(Items from a dataset)
##########

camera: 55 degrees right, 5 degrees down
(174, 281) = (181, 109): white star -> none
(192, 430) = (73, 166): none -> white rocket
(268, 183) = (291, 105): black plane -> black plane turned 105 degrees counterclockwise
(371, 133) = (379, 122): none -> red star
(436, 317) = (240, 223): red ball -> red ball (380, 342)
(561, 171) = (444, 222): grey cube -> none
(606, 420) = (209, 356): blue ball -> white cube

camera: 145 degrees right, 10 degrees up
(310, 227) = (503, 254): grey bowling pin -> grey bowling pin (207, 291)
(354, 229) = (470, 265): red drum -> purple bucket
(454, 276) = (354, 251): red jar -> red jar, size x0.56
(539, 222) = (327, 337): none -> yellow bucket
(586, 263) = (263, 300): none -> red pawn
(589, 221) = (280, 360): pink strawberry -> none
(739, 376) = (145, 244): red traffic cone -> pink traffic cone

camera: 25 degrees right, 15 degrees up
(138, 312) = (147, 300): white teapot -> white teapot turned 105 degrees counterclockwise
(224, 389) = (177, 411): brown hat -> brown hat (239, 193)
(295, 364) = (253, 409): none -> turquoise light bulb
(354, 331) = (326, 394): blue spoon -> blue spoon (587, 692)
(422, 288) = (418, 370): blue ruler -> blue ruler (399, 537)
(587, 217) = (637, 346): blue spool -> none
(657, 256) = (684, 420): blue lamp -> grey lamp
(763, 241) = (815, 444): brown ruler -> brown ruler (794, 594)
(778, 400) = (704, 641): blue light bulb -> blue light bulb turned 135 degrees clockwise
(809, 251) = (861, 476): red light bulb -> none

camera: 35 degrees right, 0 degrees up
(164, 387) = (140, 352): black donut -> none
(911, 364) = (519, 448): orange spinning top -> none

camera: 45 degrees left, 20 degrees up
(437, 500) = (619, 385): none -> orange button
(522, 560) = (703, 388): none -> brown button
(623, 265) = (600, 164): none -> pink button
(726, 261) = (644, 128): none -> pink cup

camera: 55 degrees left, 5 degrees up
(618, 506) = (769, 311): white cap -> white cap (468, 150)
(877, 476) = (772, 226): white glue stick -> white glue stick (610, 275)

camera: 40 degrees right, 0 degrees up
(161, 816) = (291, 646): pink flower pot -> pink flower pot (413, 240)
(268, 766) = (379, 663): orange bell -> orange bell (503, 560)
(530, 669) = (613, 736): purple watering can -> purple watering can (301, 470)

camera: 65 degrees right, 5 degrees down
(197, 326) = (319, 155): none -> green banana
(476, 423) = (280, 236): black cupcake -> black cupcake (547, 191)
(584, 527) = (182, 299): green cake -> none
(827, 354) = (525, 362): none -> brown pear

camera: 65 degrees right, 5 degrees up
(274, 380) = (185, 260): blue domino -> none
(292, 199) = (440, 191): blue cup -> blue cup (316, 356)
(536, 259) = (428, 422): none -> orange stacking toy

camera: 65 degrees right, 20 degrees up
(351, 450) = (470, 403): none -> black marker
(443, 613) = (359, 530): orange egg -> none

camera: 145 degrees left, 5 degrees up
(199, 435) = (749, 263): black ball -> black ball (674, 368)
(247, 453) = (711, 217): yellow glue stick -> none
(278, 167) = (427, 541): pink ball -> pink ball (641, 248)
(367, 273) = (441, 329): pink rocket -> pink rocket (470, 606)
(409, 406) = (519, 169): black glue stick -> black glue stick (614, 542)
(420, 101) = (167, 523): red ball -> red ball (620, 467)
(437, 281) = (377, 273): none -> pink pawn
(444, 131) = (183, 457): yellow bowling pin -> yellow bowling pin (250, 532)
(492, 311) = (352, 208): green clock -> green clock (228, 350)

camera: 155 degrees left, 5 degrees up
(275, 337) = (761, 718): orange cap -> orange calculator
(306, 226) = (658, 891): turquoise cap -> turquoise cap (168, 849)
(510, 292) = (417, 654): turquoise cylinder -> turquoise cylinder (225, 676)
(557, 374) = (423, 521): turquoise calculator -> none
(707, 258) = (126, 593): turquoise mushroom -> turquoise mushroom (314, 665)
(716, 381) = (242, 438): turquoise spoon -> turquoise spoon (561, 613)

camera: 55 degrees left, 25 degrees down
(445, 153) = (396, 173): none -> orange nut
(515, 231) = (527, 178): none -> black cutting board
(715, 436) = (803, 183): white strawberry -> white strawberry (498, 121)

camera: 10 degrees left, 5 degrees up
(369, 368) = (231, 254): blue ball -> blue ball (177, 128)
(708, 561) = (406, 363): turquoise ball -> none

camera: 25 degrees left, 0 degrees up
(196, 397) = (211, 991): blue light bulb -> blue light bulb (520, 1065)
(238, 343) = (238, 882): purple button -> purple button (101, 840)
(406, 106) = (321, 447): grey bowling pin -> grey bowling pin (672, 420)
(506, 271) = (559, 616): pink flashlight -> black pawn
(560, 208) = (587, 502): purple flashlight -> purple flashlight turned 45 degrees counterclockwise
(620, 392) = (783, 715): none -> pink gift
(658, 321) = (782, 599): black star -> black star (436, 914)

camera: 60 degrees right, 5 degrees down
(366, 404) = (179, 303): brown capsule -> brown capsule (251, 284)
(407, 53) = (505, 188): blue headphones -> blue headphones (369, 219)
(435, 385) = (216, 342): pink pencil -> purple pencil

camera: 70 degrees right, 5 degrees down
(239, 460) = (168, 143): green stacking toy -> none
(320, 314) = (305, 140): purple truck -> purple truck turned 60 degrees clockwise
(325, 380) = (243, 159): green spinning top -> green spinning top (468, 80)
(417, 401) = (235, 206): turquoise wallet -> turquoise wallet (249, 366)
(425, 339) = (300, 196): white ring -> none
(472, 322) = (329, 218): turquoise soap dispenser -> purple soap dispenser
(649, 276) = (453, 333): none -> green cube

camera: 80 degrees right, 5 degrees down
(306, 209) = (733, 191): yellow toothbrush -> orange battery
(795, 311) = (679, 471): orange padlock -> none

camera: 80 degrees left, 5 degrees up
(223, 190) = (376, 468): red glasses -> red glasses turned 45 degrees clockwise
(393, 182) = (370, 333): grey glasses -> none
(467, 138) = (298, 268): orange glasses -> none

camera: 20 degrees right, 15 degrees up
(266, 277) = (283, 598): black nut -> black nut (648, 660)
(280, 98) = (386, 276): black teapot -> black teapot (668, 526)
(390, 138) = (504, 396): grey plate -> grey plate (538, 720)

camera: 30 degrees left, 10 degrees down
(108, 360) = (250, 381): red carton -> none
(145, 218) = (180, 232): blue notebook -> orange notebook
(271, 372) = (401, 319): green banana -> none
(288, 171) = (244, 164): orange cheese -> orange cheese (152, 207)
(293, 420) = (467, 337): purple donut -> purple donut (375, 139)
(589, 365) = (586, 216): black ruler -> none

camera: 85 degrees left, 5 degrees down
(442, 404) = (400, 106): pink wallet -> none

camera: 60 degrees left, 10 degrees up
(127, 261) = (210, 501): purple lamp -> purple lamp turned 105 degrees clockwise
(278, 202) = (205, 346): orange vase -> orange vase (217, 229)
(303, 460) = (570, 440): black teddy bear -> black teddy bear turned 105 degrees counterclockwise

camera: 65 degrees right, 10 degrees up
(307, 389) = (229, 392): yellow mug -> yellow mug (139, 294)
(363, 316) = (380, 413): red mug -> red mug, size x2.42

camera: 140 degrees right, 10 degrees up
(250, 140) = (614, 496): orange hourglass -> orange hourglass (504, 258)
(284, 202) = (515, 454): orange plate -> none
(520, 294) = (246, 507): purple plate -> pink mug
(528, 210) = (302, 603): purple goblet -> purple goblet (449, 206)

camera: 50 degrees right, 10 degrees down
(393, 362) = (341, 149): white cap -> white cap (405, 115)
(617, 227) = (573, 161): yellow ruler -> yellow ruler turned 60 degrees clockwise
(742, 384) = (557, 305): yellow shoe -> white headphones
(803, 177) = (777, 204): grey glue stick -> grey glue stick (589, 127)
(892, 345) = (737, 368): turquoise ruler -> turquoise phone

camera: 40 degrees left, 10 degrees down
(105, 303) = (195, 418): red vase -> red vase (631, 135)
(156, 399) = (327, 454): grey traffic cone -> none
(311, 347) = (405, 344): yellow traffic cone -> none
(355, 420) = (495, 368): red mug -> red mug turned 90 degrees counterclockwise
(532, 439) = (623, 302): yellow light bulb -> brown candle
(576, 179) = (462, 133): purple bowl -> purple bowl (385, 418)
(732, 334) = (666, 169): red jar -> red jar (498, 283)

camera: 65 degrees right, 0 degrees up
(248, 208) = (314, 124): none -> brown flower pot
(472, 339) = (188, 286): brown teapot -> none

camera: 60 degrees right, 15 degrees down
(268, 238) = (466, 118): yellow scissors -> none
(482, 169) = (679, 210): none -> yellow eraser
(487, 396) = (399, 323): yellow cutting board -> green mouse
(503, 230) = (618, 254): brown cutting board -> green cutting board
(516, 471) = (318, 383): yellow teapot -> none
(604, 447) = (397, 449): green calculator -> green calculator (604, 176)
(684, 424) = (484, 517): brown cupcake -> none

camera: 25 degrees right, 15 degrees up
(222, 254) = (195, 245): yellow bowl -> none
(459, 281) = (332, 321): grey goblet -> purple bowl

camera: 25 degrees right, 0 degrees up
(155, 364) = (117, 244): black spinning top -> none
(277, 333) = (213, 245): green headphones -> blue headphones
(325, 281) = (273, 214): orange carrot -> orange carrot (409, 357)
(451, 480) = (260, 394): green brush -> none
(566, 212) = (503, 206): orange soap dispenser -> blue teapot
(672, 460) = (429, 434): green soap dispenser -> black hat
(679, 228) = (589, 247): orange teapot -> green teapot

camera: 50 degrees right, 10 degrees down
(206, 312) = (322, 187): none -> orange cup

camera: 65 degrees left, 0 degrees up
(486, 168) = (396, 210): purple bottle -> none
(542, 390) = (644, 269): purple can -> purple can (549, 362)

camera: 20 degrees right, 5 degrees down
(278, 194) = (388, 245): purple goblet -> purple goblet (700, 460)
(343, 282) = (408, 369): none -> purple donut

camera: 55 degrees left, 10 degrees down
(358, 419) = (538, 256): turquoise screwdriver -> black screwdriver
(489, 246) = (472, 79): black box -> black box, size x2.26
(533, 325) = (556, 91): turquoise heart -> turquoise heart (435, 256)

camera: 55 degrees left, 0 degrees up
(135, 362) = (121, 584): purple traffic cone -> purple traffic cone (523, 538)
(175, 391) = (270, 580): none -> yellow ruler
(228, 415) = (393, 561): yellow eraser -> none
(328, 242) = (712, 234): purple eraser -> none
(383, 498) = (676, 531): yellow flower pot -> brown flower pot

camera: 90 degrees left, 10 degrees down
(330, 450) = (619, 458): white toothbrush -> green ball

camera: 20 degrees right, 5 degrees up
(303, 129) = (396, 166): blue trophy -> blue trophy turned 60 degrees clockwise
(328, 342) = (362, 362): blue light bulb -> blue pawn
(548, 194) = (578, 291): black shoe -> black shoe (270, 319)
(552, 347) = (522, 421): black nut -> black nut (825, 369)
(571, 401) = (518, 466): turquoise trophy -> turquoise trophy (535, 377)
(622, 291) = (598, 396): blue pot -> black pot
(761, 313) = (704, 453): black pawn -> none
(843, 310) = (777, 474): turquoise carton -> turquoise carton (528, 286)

##########

▸ EXERCISE:
What do the lines above say from the one containing "(707, 258) = (126, 593): turquoise" down to the one containing "camera: 10 degrees left, 5 degrees up"? Return them exactly, both end lines included, and only them.

▸ FINAL ANSWER:
(707, 258) = (126, 593): turquoise mushroom -> turquoise mushroom (314, 665)
(716, 381) = (242, 438): turquoise spoon -> turquoise spoon (561, 613)

camera: 55 degrees left, 25 degrees down
(445, 153) = (396, 173): none -> orange nut
(515, 231) = (527, 178): none -> black cutting board
(715, 436) = (803, 183): white strawberry -> white strawberry (498, 121)

camera: 10 degrees left, 5 degrees up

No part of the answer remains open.